→ Work item
Exclude all pictures, and reproduce exactly the lines from the one containing "gray trapezoid: moved 9 px left, 3 px up" through the end of the records, with nothing else added.

→ Available data

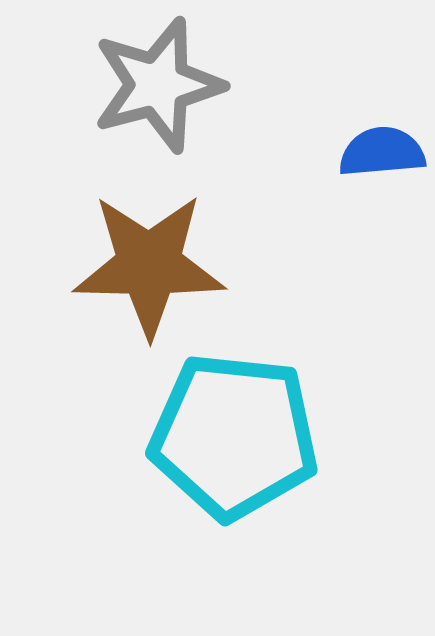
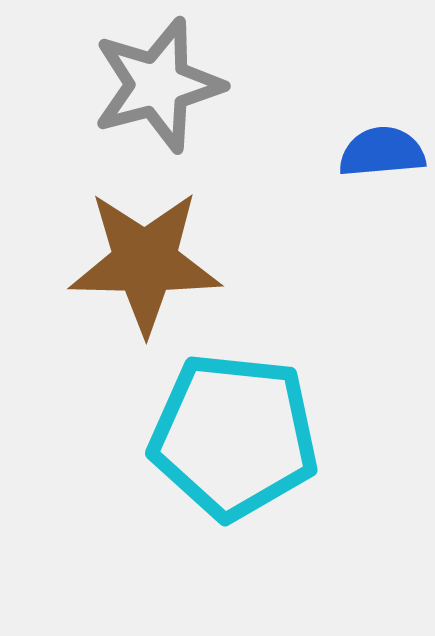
brown star: moved 4 px left, 3 px up
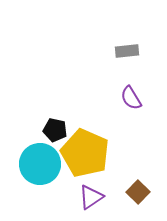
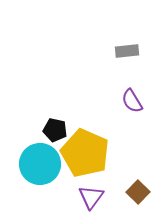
purple semicircle: moved 1 px right, 3 px down
purple triangle: rotated 20 degrees counterclockwise
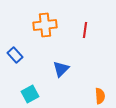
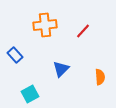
red line: moved 2 px left, 1 px down; rotated 35 degrees clockwise
orange semicircle: moved 19 px up
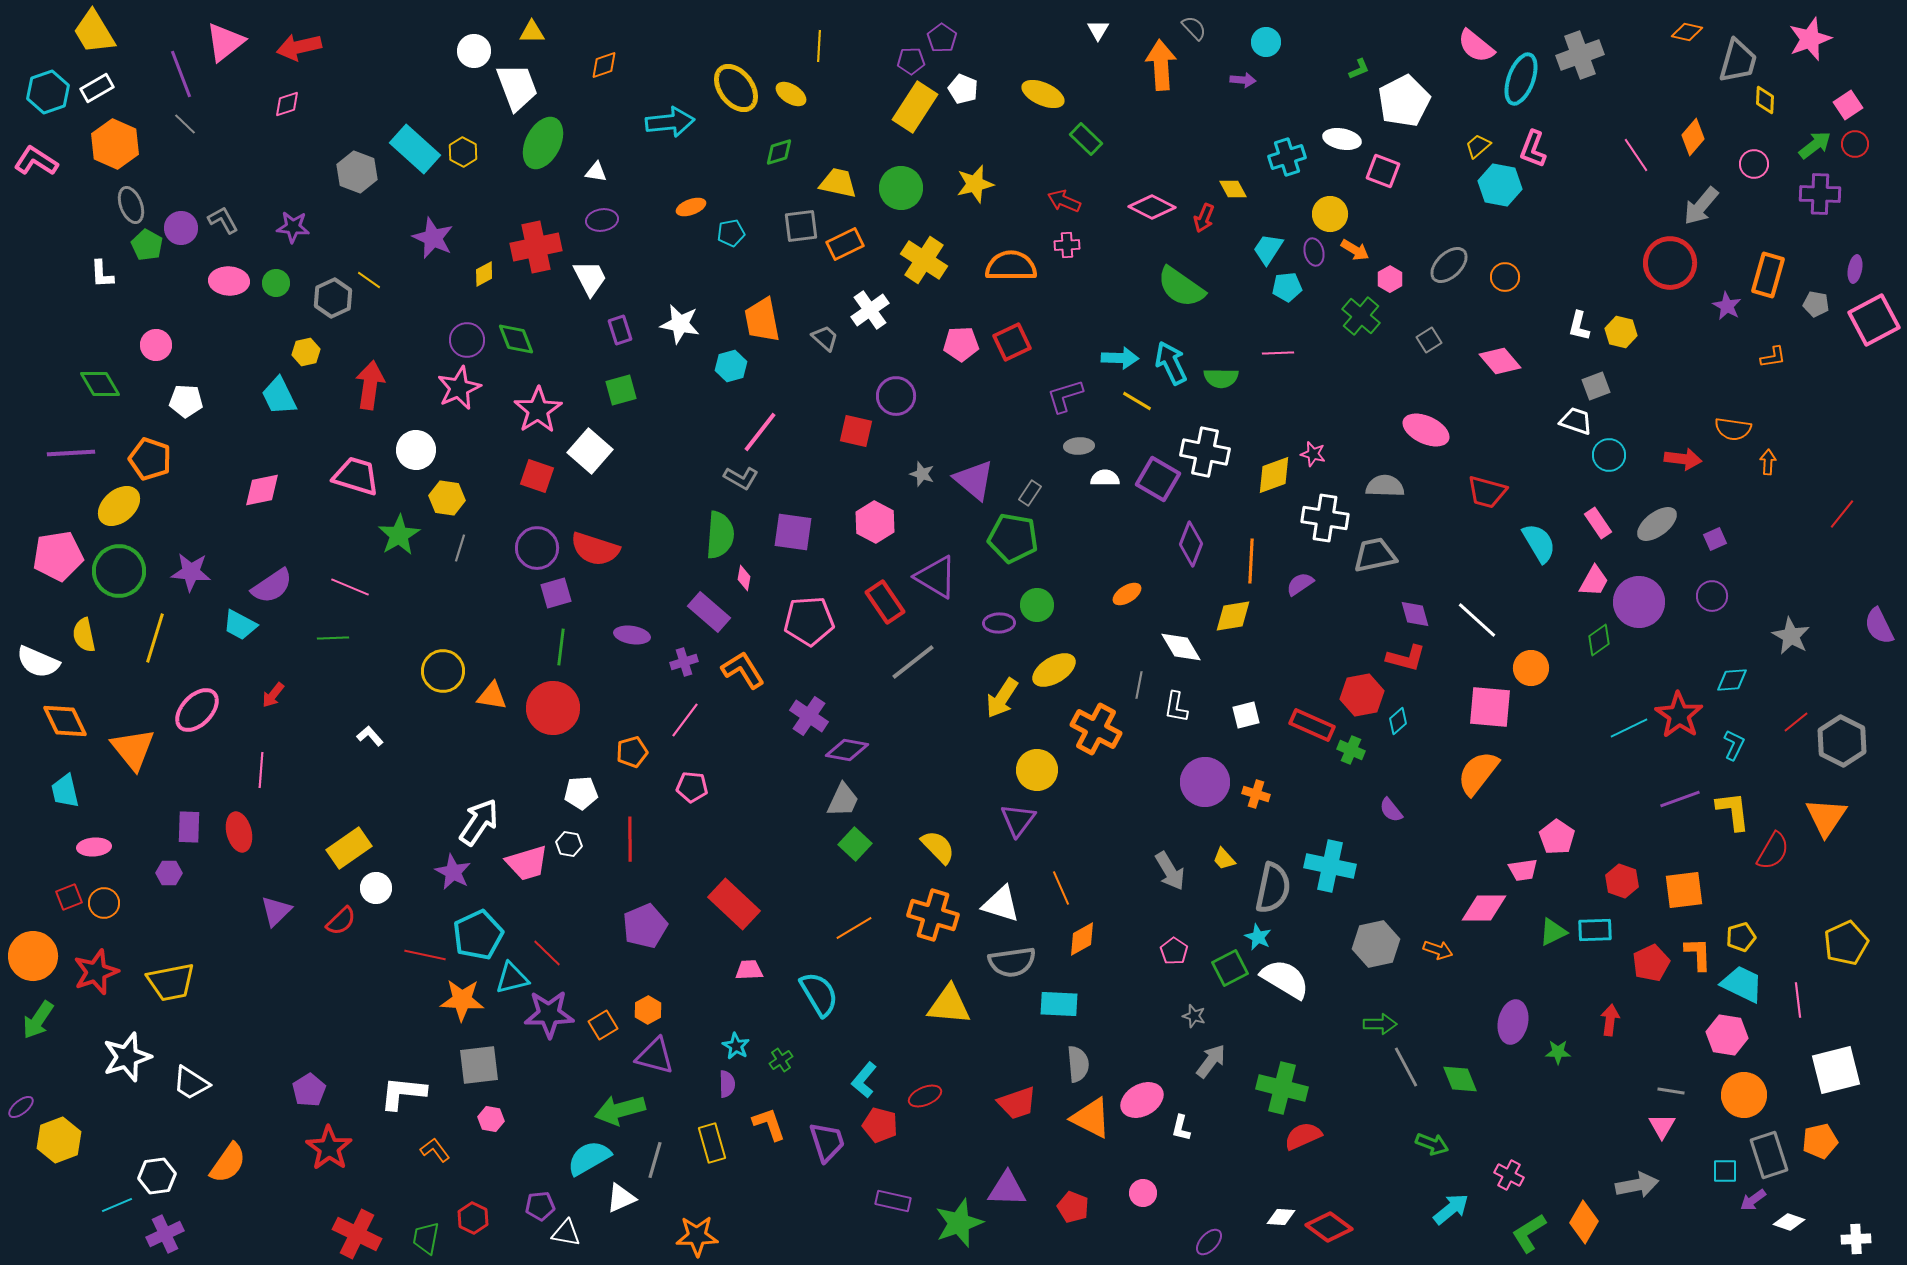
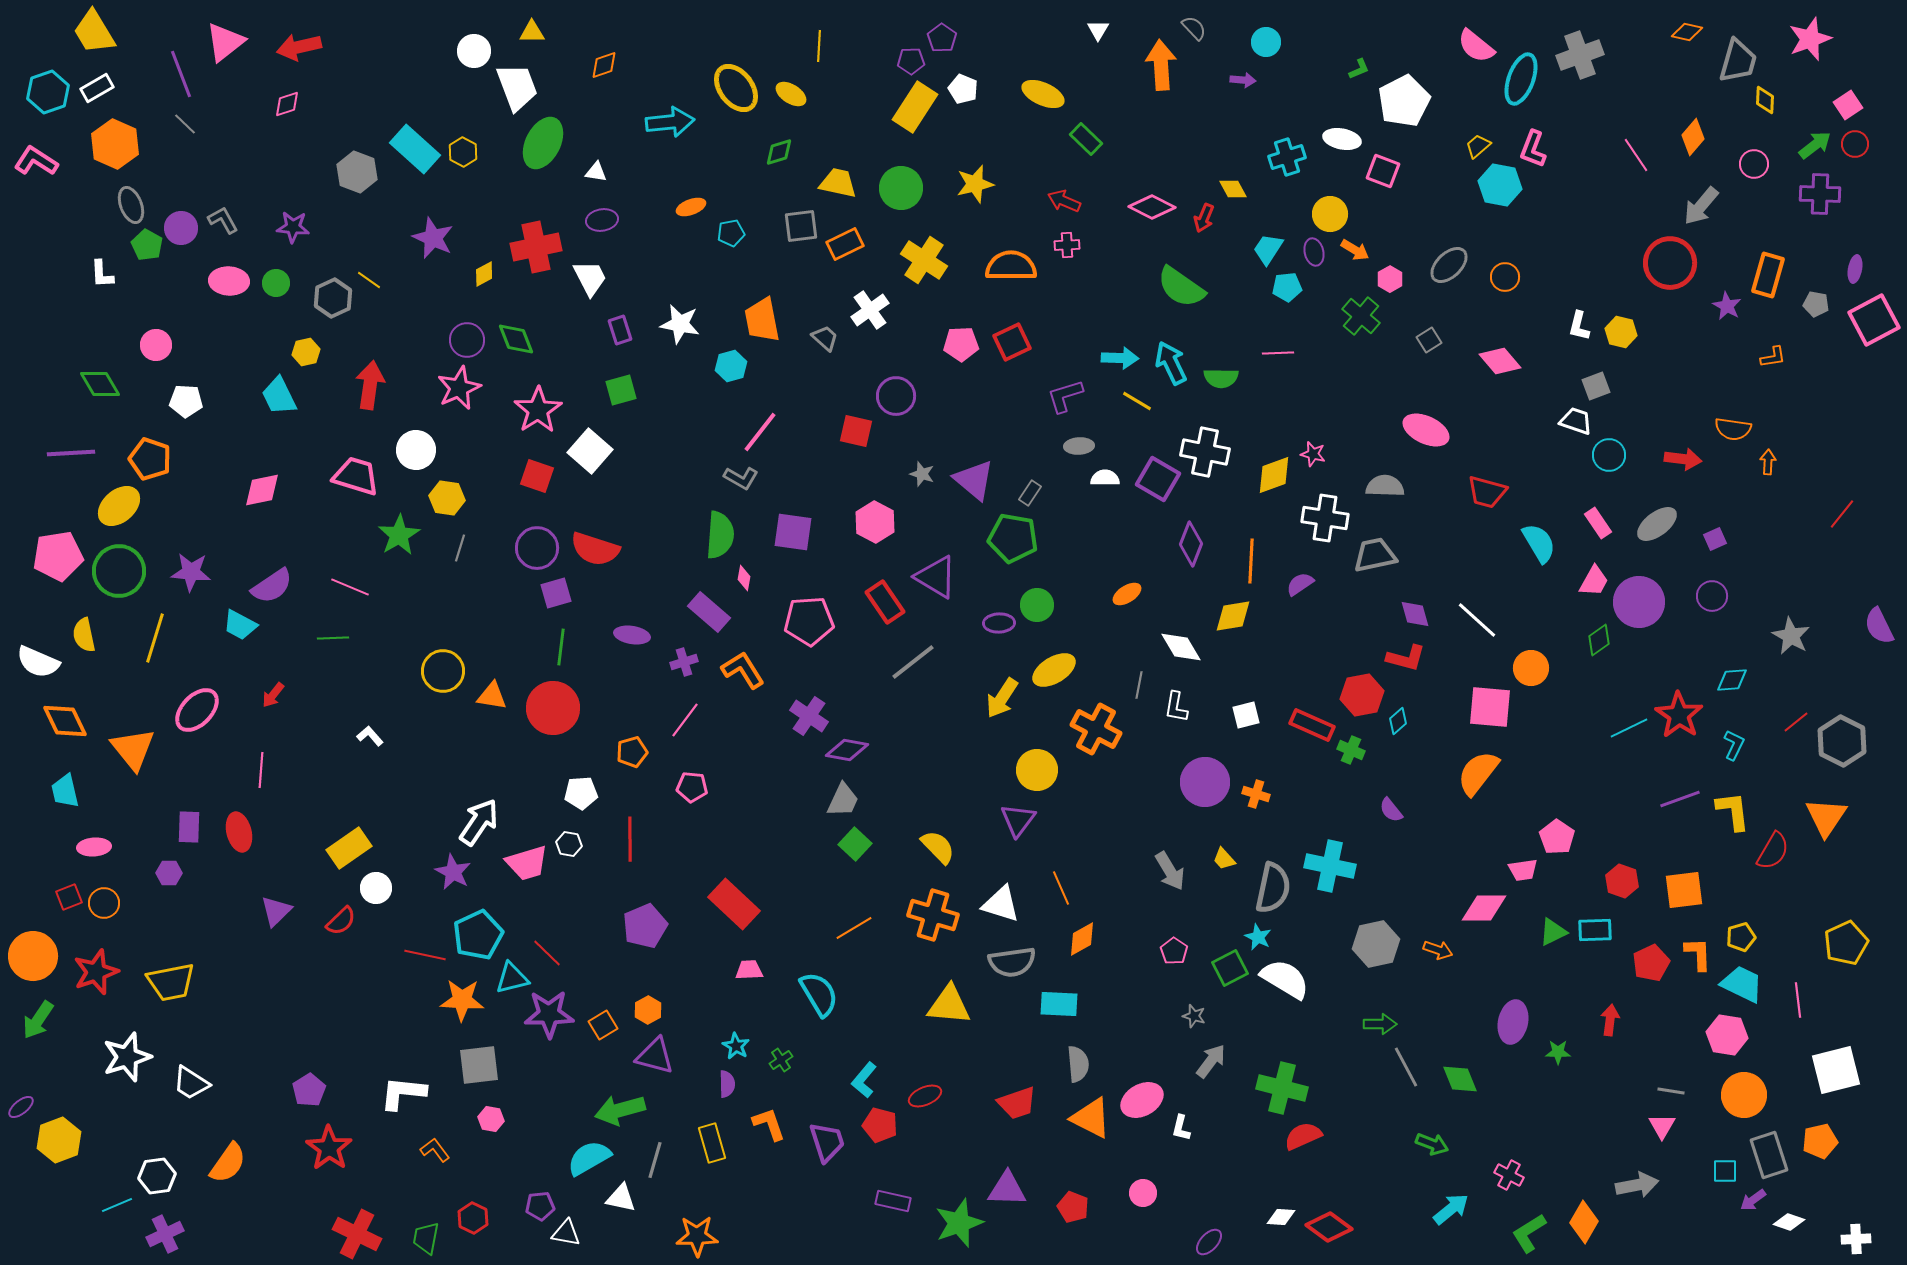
white triangle at (621, 1198): rotated 36 degrees clockwise
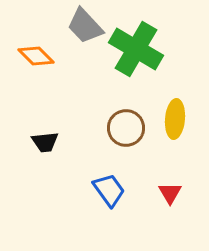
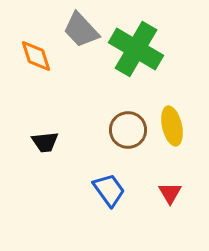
gray trapezoid: moved 4 px left, 4 px down
orange diamond: rotated 27 degrees clockwise
yellow ellipse: moved 3 px left, 7 px down; rotated 18 degrees counterclockwise
brown circle: moved 2 px right, 2 px down
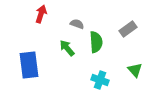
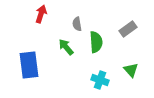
gray semicircle: rotated 120 degrees counterclockwise
green arrow: moved 1 px left, 1 px up
green triangle: moved 4 px left
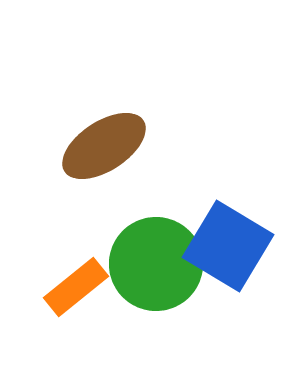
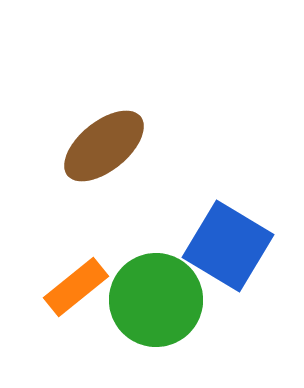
brown ellipse: rotated 6 degrees counterclockwise
green circle: moved 36 px down
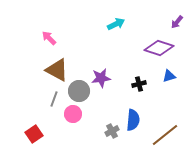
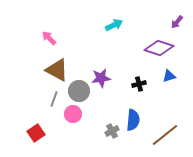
cyan arrow: moved 2 px left, 1 px down
red square: moved 2 px right, 1 px up
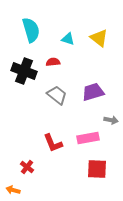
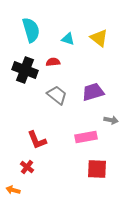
black cross: moved 1 px right, 1 px up
pink rectangle: moved 2 px left, 1 px up
red L-shape: moved 16 px left, 3 px up
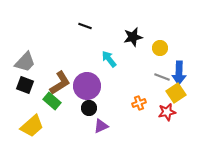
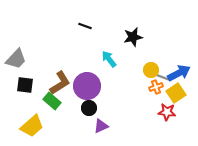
yellow circle: moved 9 px left, 22 px down
gray trapezoid: moved 9 px left, 3 px up
blue arrow: rotated 120 degrees counterclockwise
black square: rotated 12 degrees counterclockwise
orange cross: moved 17 px right, 16 px up
red star: rotated 18 degrees clockwise
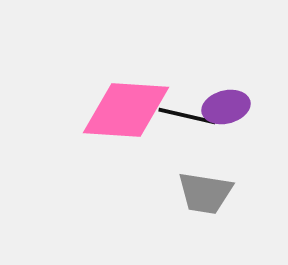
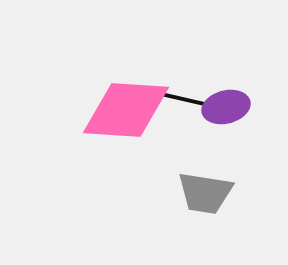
black line: moved 16 px up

→ Your solution
gray trapezoid: moved 9 px left, 3 px up
blue arrow: rotated 120 degrees counterclockwise
black square: rotated 12 degrees counterclockwise
orange cross: moved 17 px right, 16 px up
red star: rotated 18 degrees clockwise
black line: moved 16 px up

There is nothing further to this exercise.